• **WORK REQUIRED**: Answer with the number of lines in the records that contain "GREY" and with nothing else.

Start of AVAILABLE RECORDS

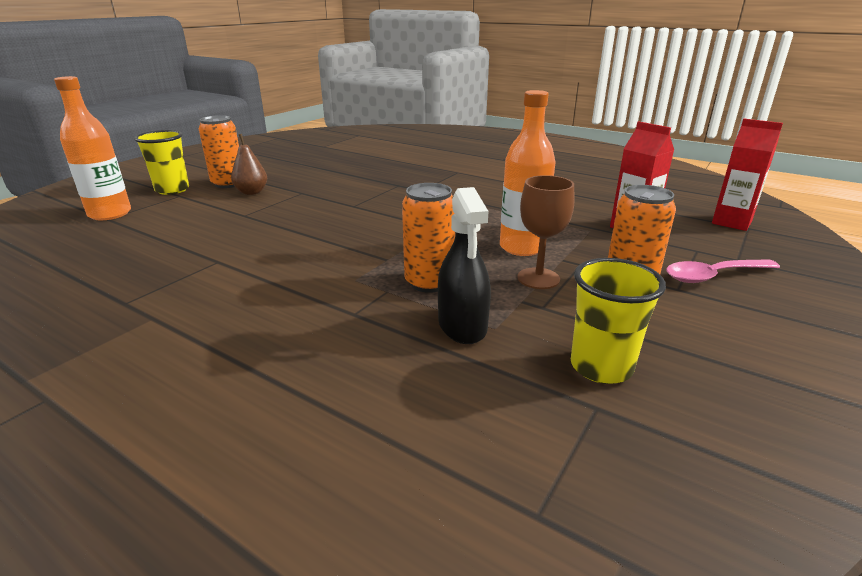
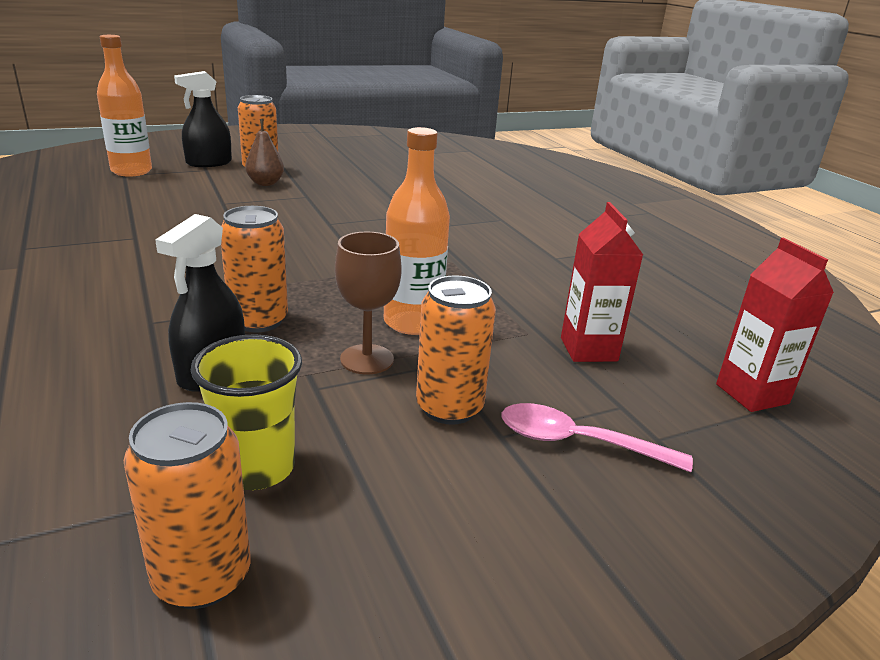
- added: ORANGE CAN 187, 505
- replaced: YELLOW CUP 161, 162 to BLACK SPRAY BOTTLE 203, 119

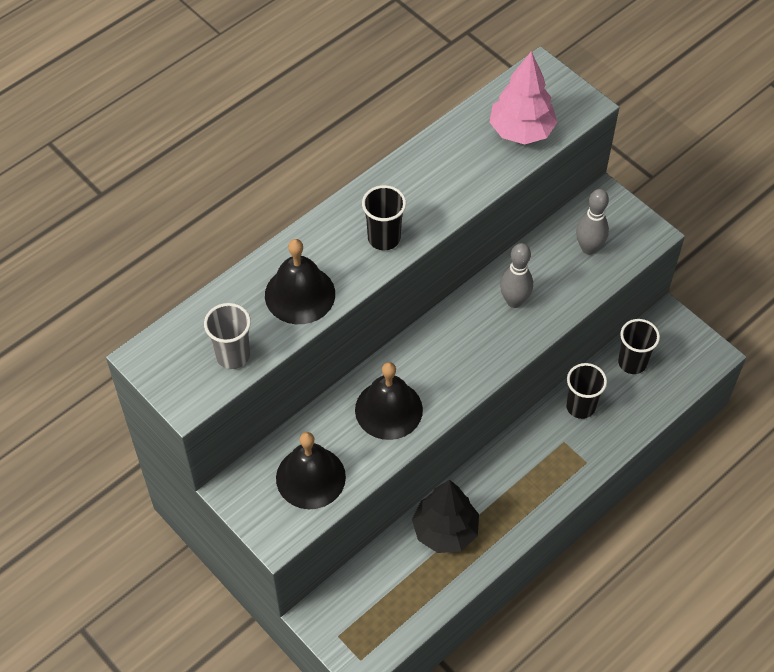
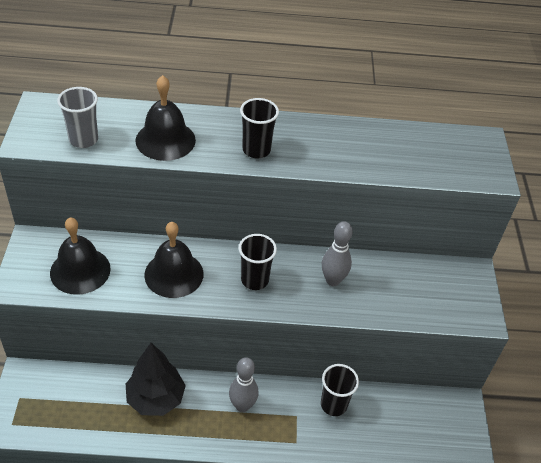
- removed: PINK TREE 524, 97
- moved: GREY BOWLING PIN 592, 222 to 243, 384
- moved: BLACK CUP 639, 346 to 258, 262

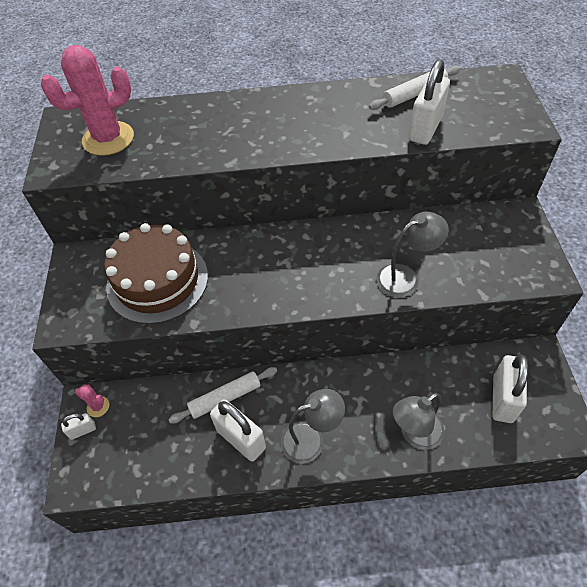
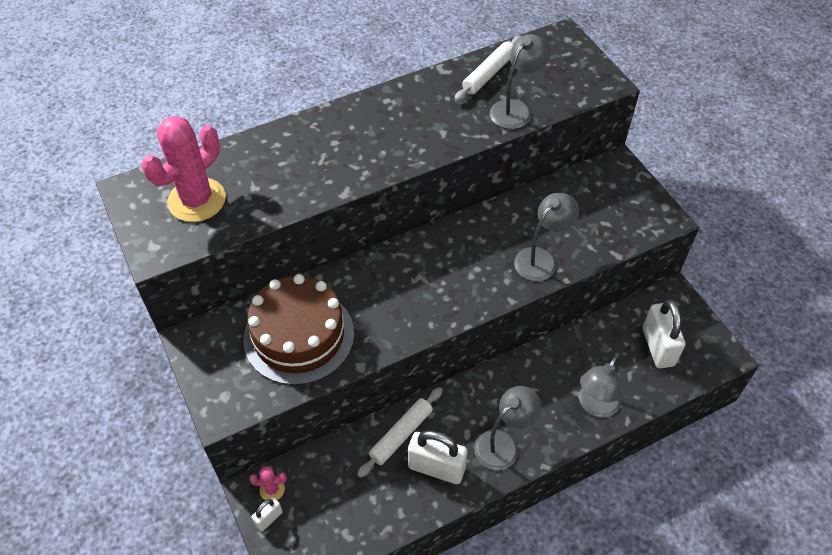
- replaced: WHITE PADLOCK 429, 102 to GREY LAMP 520, 81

End of AVAILABLE RECORDS

• **ANSWER TO THE EXERCISE**: 2